> [What you will do]: Leave out the pictures and transcribe every entry below exactly.

> [Input data]:
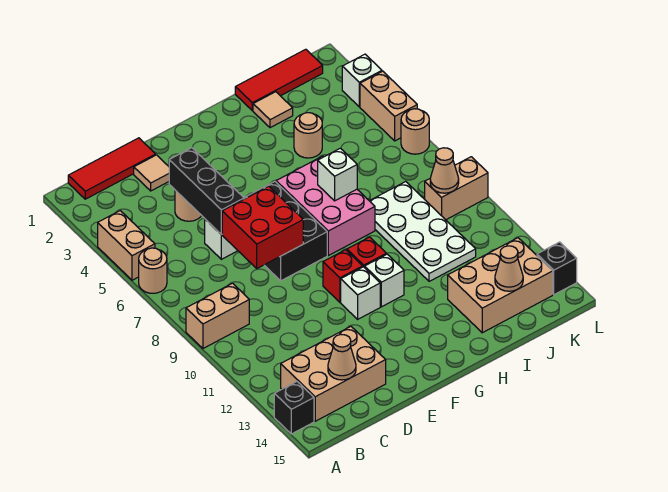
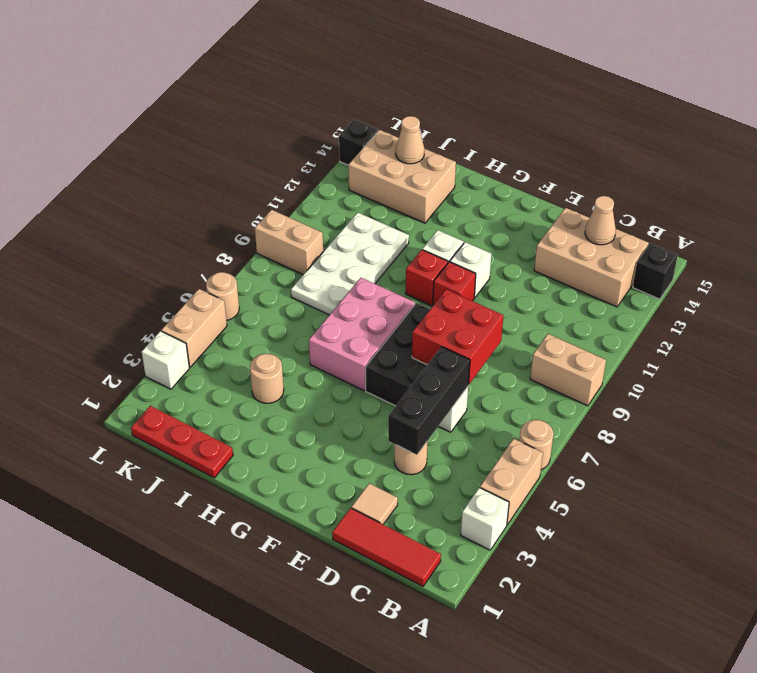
white brick H7 level 2 -> white brick A3 level 1
red tile I1:K1 level 1 -> red plate I1:K1 level 1
tan tile I2 level 1 -> none
tan cone K9 level 2 -> none

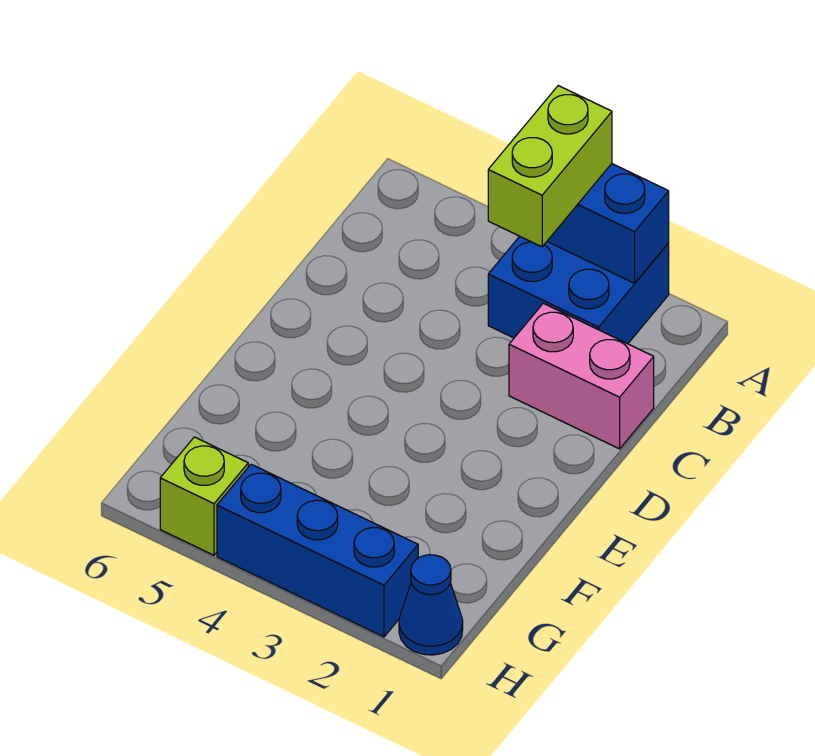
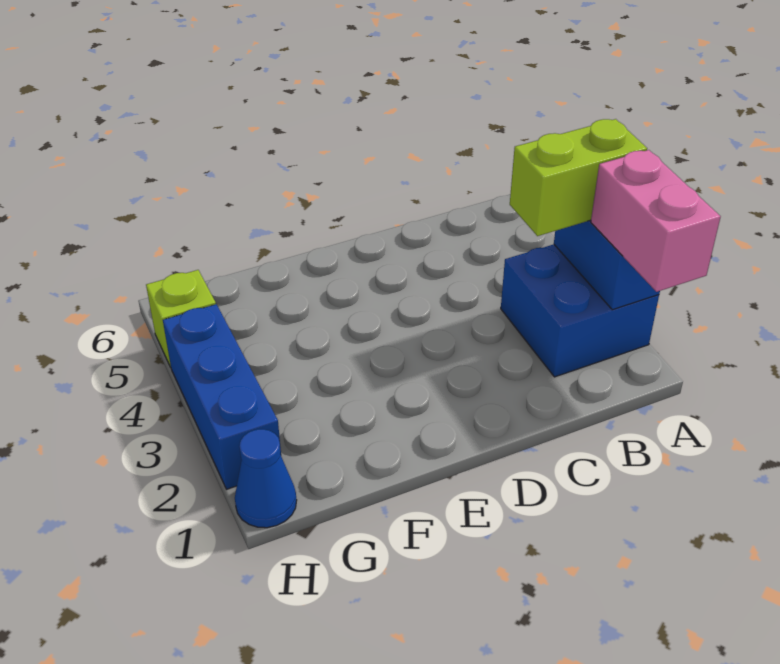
pink brick C1:C2 level 1 -> pink brick A1:A2 level 3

> [Result below]:
white brick H7 level 2 -> white brick A3 level 1
red tile I1:K1 level 1 -> red plate I1:K1 level 1
tan tile I2 level 1 -> none
tan cone K9 level 2 -> none

pink brick C1:C2 level 1 -> pink brick A1:A2 level 3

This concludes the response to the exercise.